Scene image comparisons
※ ※ ※

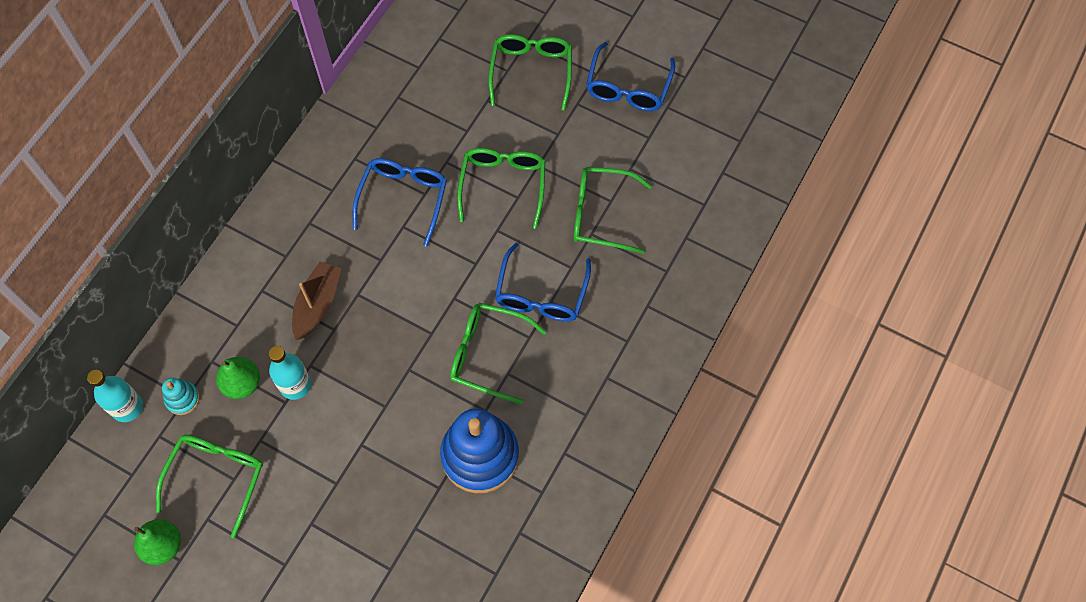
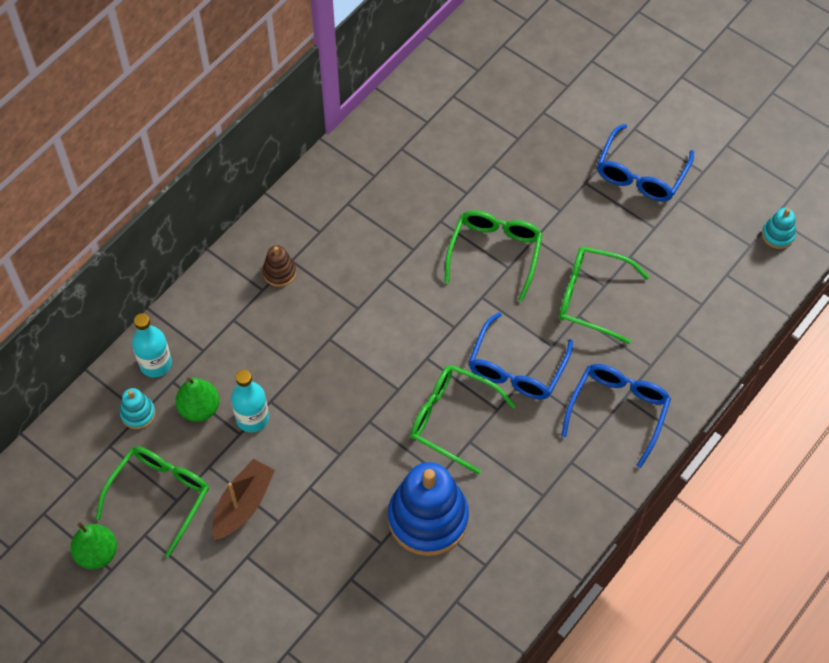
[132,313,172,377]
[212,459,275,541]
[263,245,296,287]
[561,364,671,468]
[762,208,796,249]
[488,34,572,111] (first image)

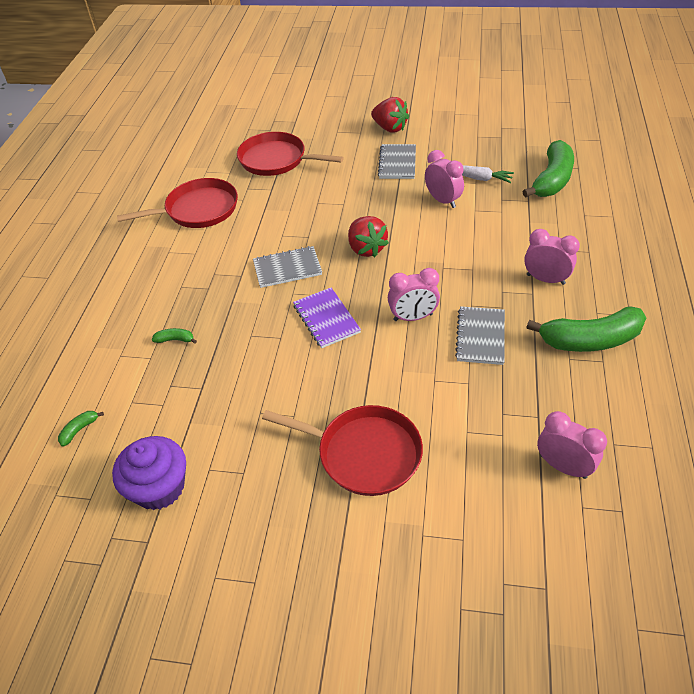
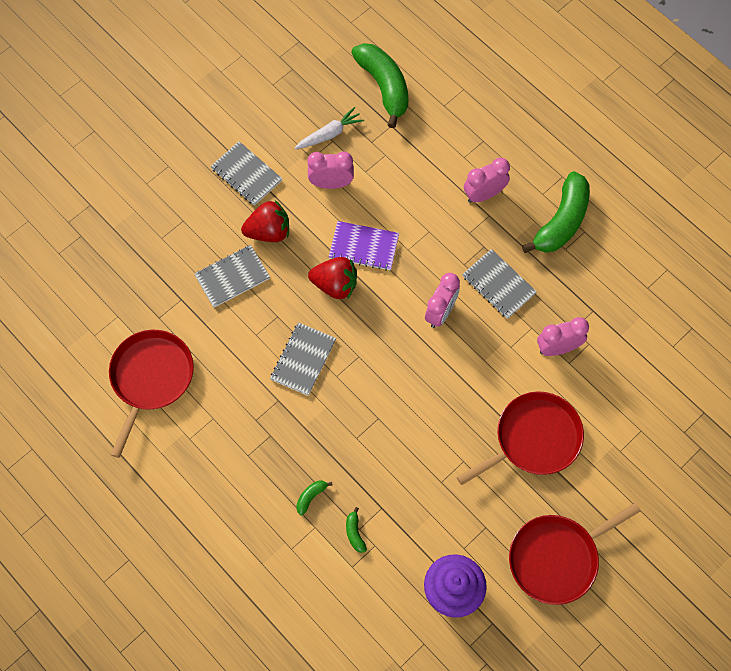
[194,245,270,308]
[241,200,289,242]
[329,221,399,271]
[346,507,367,553]
[509,503,641,605]
[537,317,589,356]

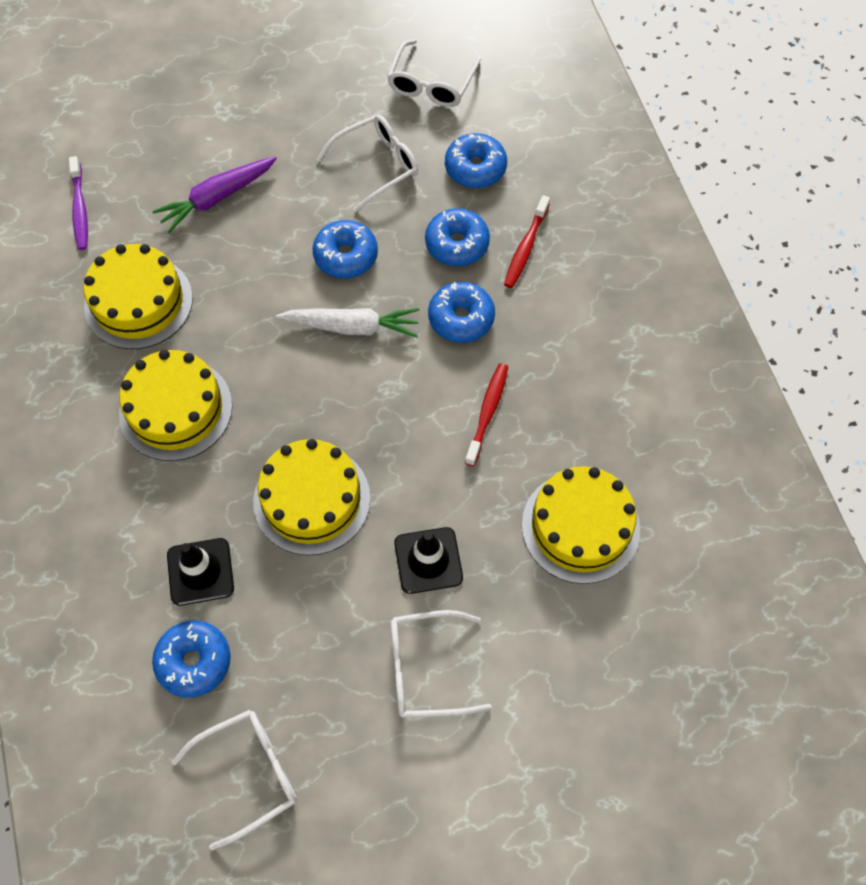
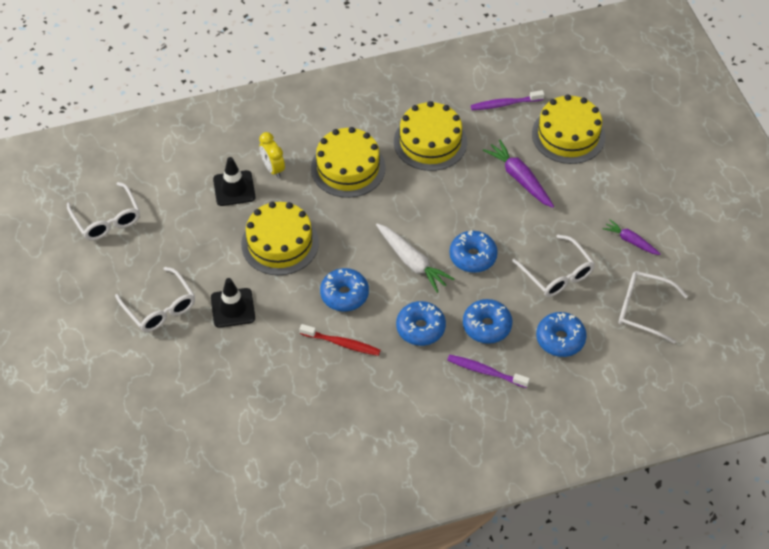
[115,267,195,332]
[259,132,285,178]
[320,268,369,311]
[376,223,454,293]
[447,355,530,388]
[532,95,605,164]
[603,219,661,255]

※ ※ ※

- [EXERCISE OBJECTIVE]
Return exactly the line containing "[762,208,796,249]" and every line after it, up to and including the final line of the entries above. Pictures stay out.

- [SOLUTION FOR THIS TASK]
[762,208,796,249]
[488,34,572,111] (first image)

[194,245,270,308]
[241,200,289,242]
[329,221,399,271]
[346,507,367,553]
[509,503,641,605]
[537,317,589,356]

[115,267,195,332]
[259,132,285,178]
[320,268,369,311]
[376,223,454,293]
[447,355,530,388]
[532,95,605,164]
[603,219,661,255]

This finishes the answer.